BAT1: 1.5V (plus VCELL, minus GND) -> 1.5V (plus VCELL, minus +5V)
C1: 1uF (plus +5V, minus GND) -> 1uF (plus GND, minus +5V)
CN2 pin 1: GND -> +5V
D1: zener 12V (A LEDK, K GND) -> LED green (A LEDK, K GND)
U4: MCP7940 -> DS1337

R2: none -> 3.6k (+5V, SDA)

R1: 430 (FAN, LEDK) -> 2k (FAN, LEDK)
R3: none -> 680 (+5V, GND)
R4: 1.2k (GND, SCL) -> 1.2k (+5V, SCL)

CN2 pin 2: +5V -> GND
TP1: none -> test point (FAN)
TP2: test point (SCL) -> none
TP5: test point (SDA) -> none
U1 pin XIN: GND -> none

---

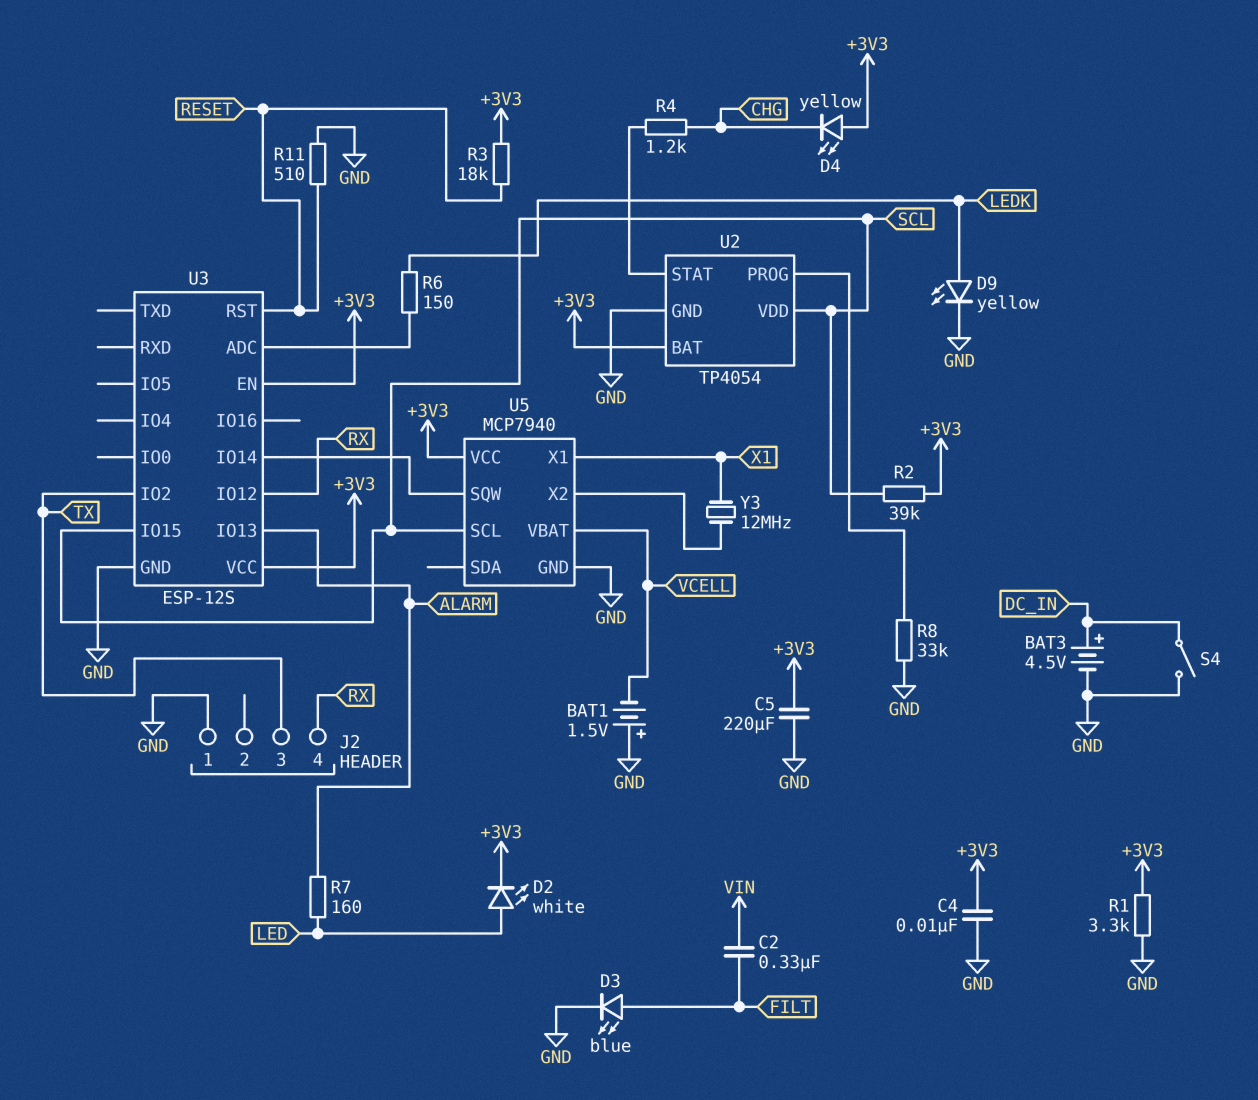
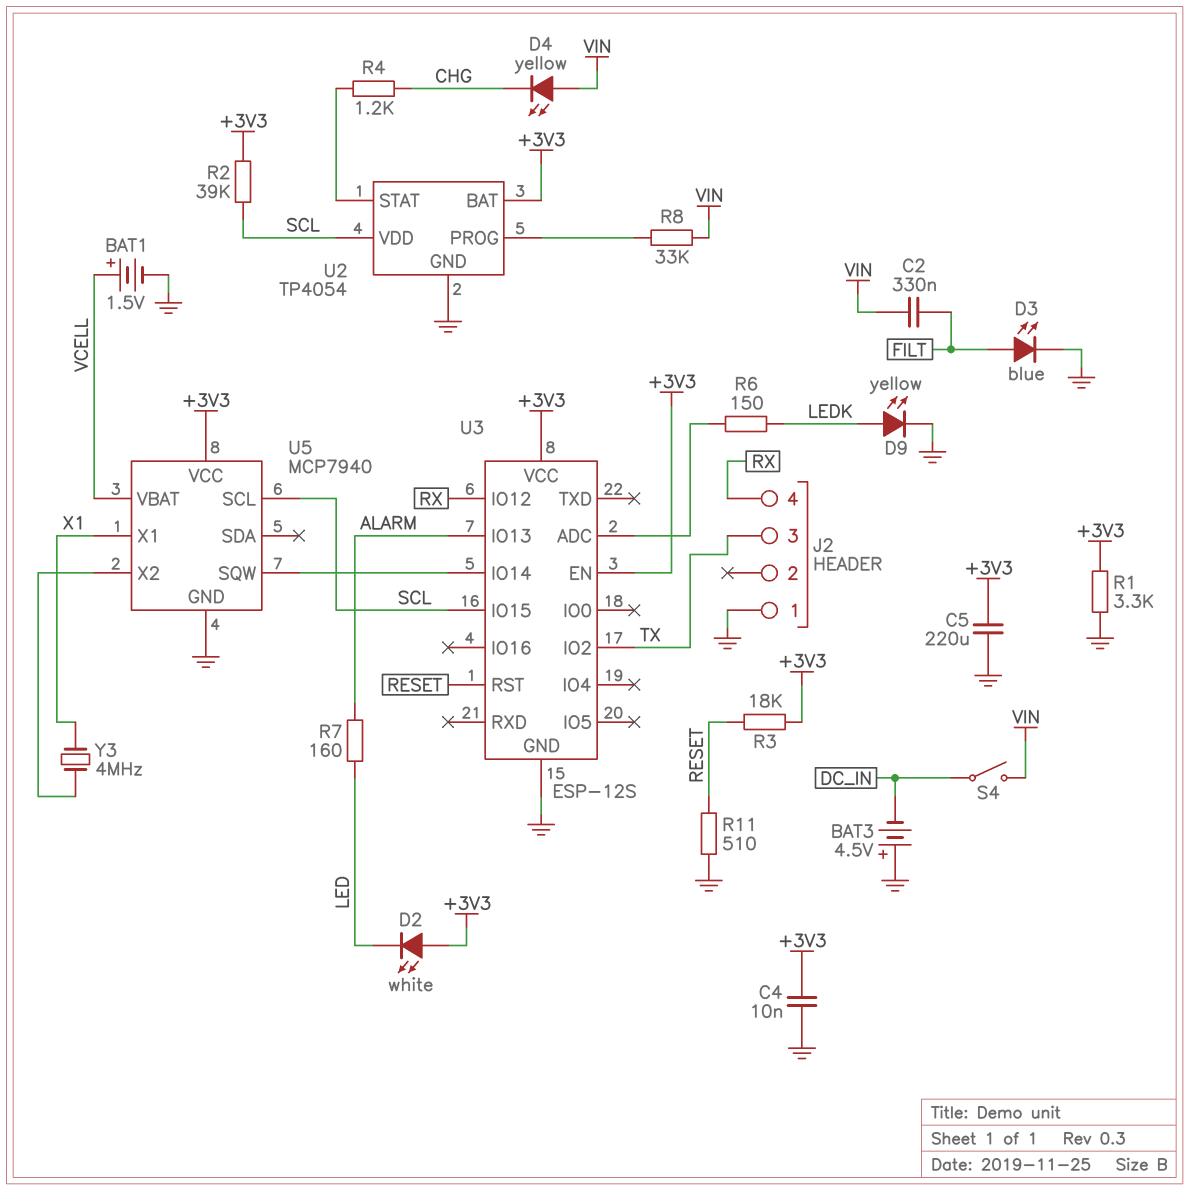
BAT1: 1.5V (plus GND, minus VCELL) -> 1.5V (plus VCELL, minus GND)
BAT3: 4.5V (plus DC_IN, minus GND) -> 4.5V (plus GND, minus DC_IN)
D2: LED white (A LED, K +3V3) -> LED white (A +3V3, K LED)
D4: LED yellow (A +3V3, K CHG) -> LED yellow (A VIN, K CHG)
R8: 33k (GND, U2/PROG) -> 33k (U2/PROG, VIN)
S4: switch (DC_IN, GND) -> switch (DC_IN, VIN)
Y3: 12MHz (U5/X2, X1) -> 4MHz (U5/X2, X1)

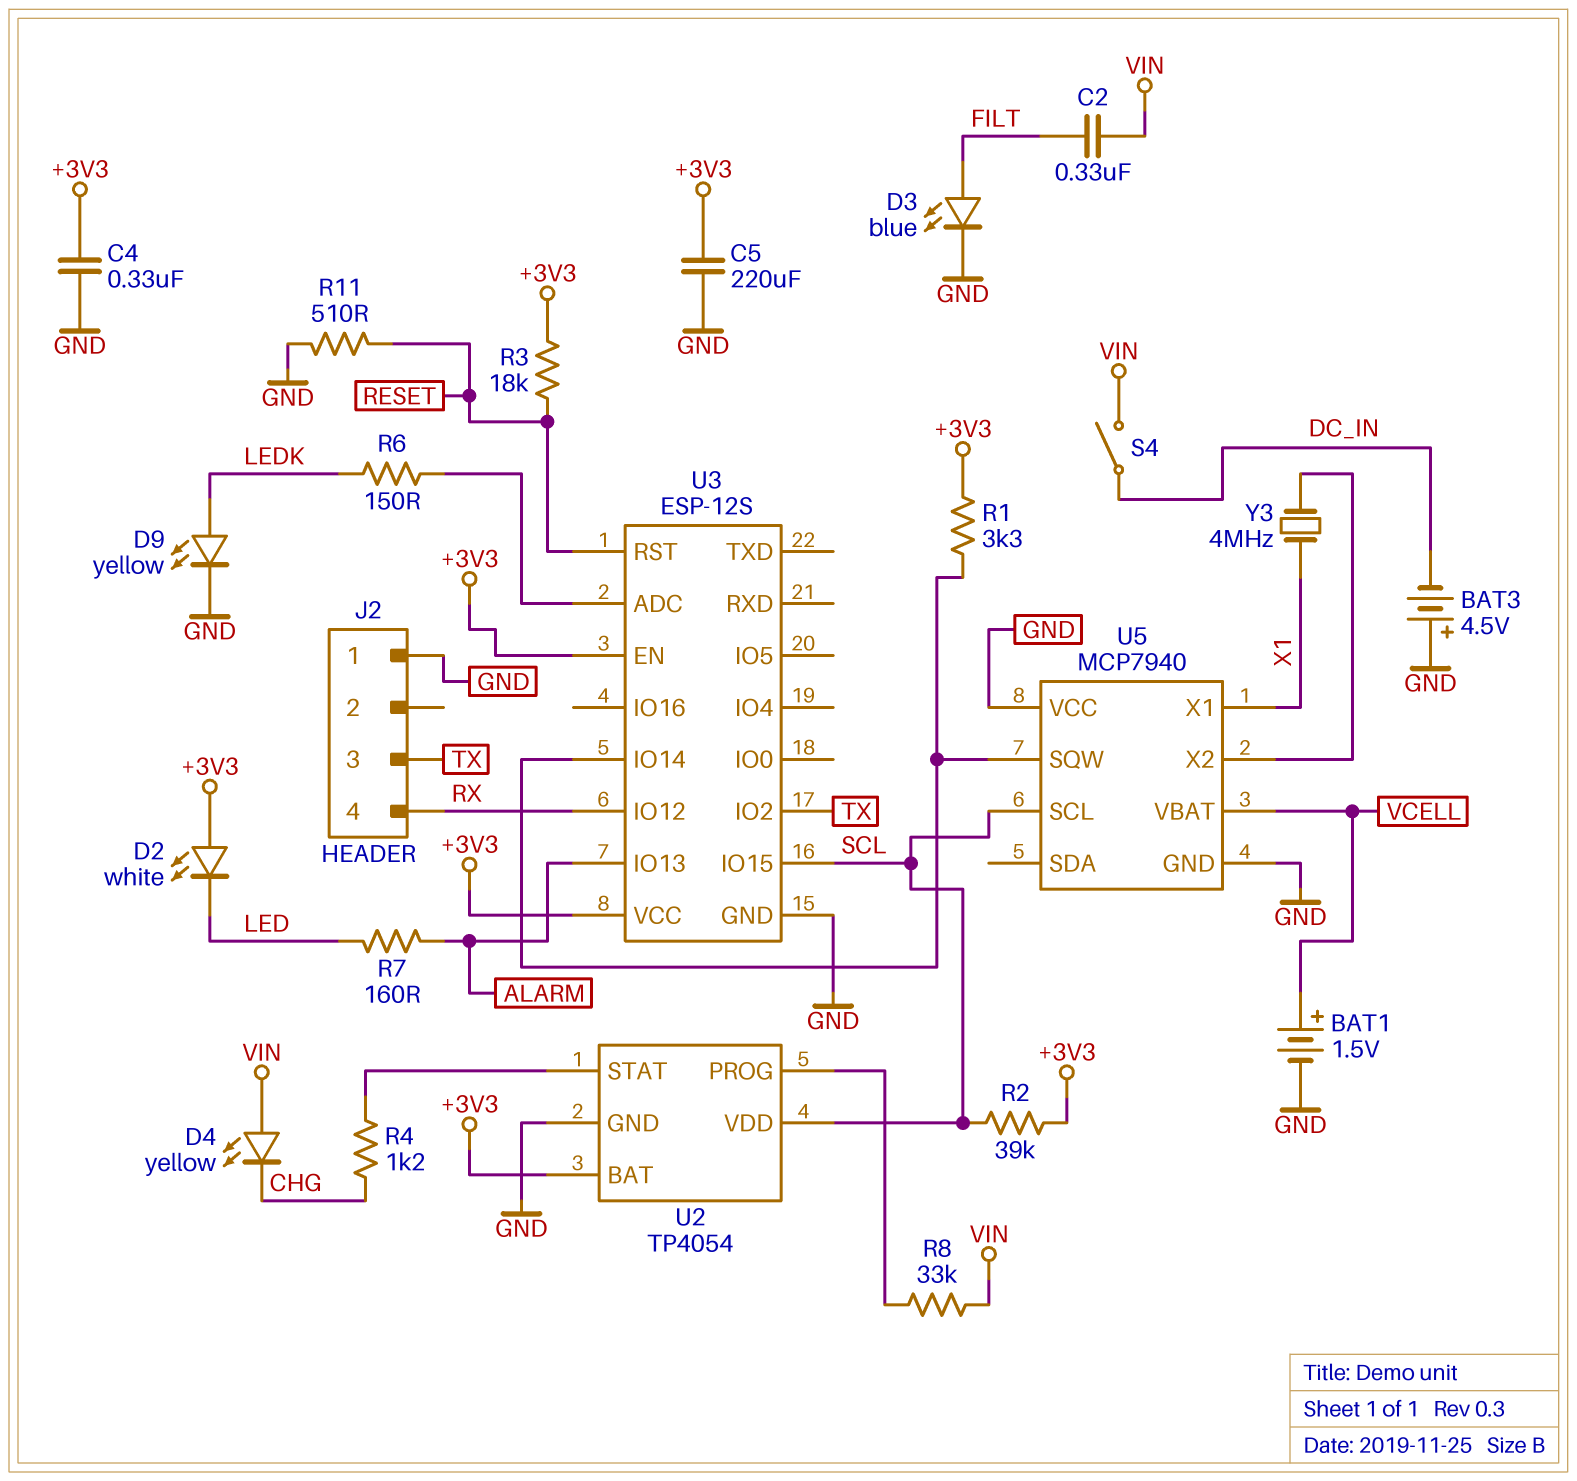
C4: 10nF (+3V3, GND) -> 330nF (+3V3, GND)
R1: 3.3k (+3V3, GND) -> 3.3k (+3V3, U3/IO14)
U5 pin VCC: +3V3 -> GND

## EXERCISE DETAILS
Above this task is a listing. Restate, word for word and with nothing added, the lines from the one with "BAT1: 1.5V (plus VCELL, minus" through the one with "R3: none -> 680 (+5V, GND)".

## ANSWER SECTION
BAT1: 1.5V (plus VCELL, minus GND) -> 1.5V (plus VCELL, minus +5V)
C1: 1uF (plus +5V, minus GND) -> 1uF (plus GND, minus +5V)
CN2 pin 1: GND -> +5V
D1: zener 12V (A LEDK, K GND) -> LED green (A LEDK, K GND)
U4: MCP7940 -> DS1337

R2: none -> 3.6k (+5V, SDA)

R1: 430 (FAN, LEDK) -> 2k (FAN, LEDK)
R3: none -> 680 (+5V, GND)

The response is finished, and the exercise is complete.